[Start of Attachment]
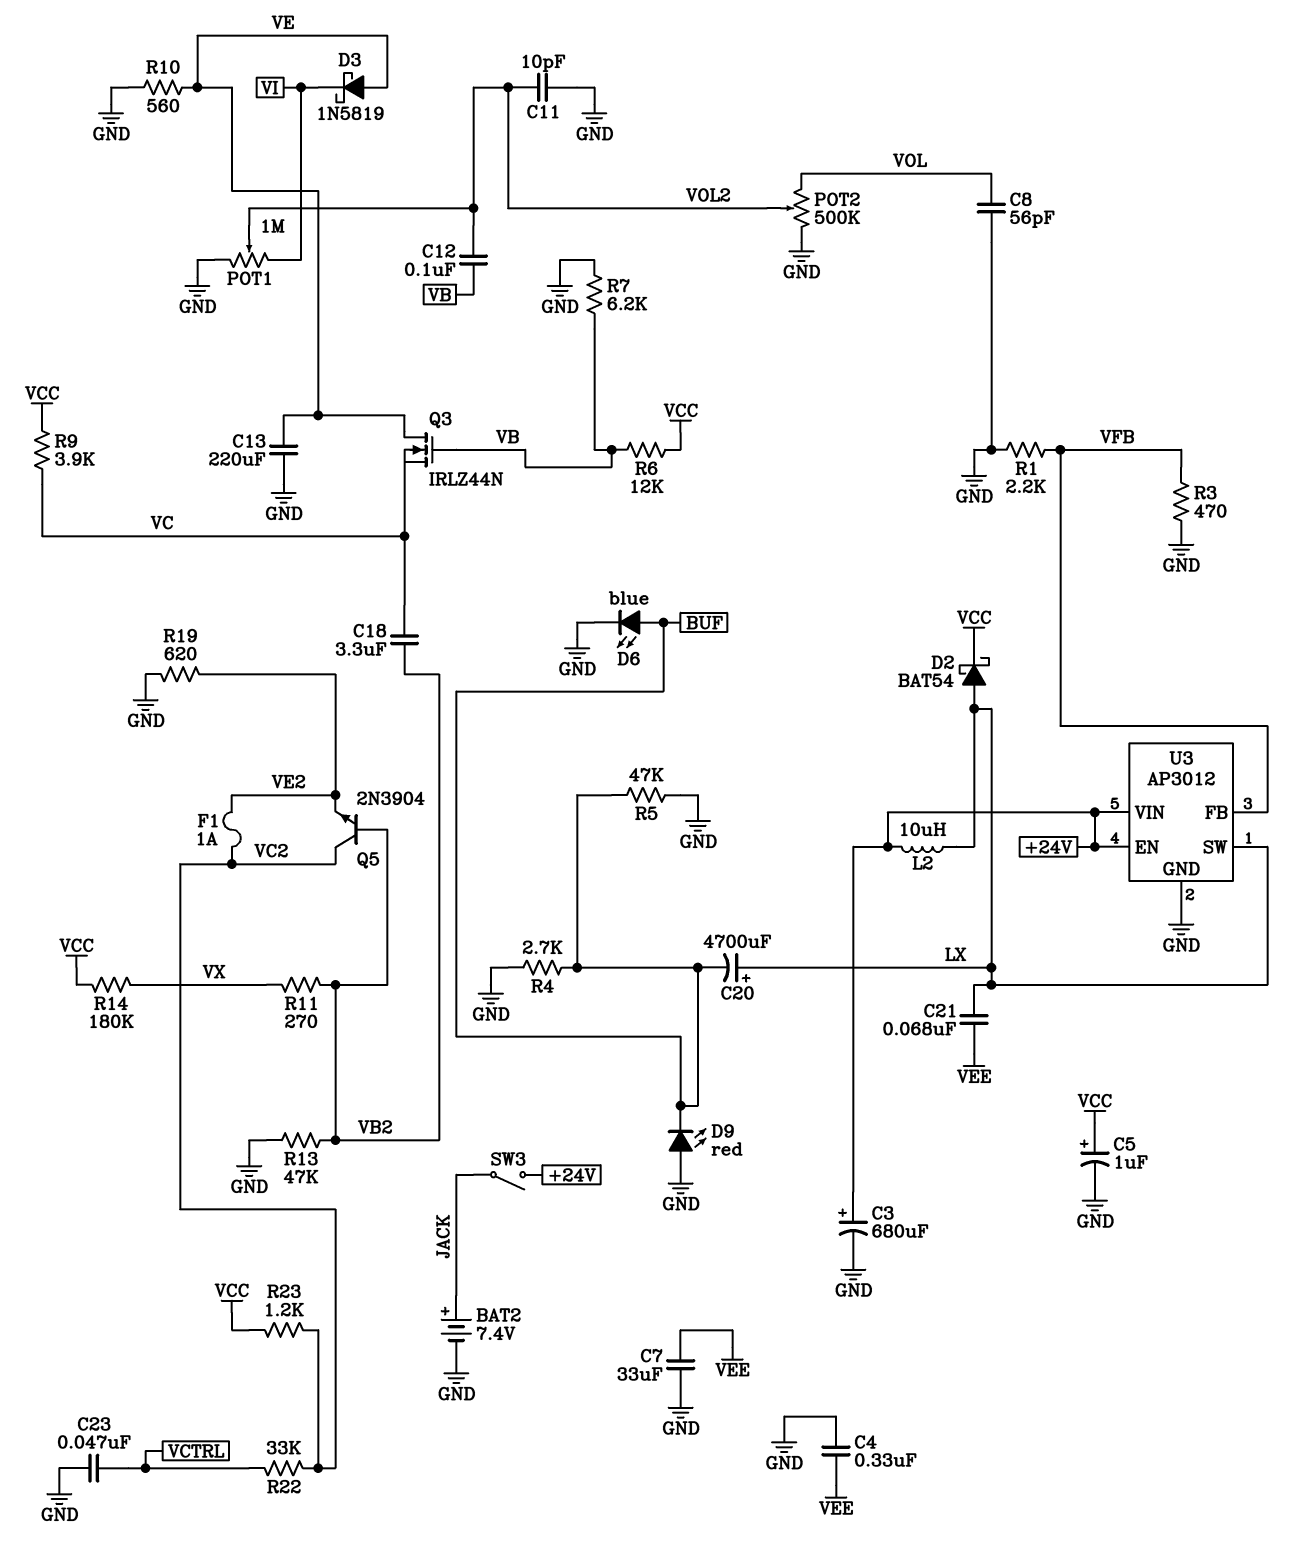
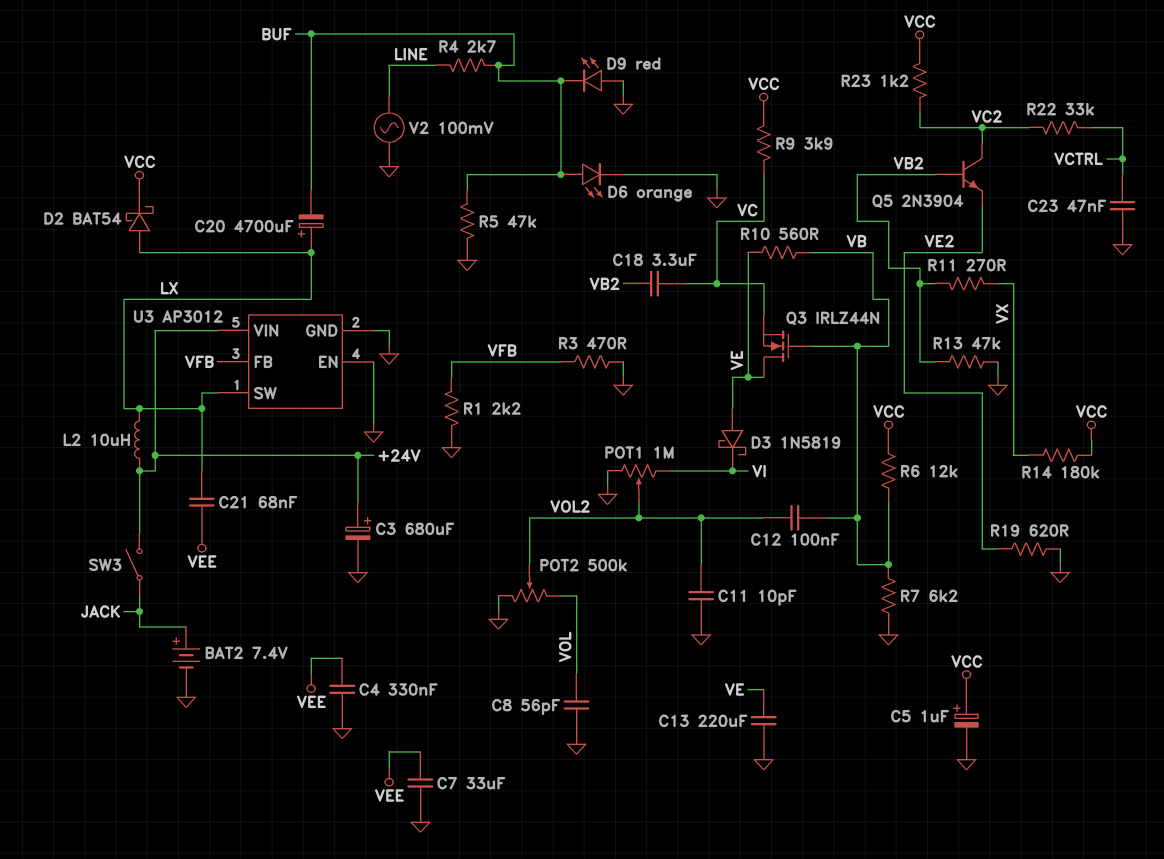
D6: LED blue (A BUF, K GND) -> LED orange (A BUF, K GND)
F1: 1A (VC2, VE2) -> none
R4: 2.7k (BUF, GND) -> 2.7k (BUF, LINE)
R10: 560 (GND, VE) -> 560 (VB, VE)
U3 pin EN: +24V -> GND
V2: none -> AC 100mV (GND, LINE)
[End of Attachment]
§ **PROBLEM TO WORK ON**
For this exercise, transcribe the entries verbatim and skip all pictures.

§ **RESPONSE BELOW**
D6: LED blue (A BUF, K GND) -> LED orange (A BUF, K GND)
F1: 1A (VC2, VE2) -> none
R4: 2.7k (BUF, GND) -> 2.7k (BUF, LINE)
R10: 560 (GND, VE) -> 560 (VB, VE)
U3 pin EN: +24V -> GND
V2: none -> AC 100mV (GND, LINE)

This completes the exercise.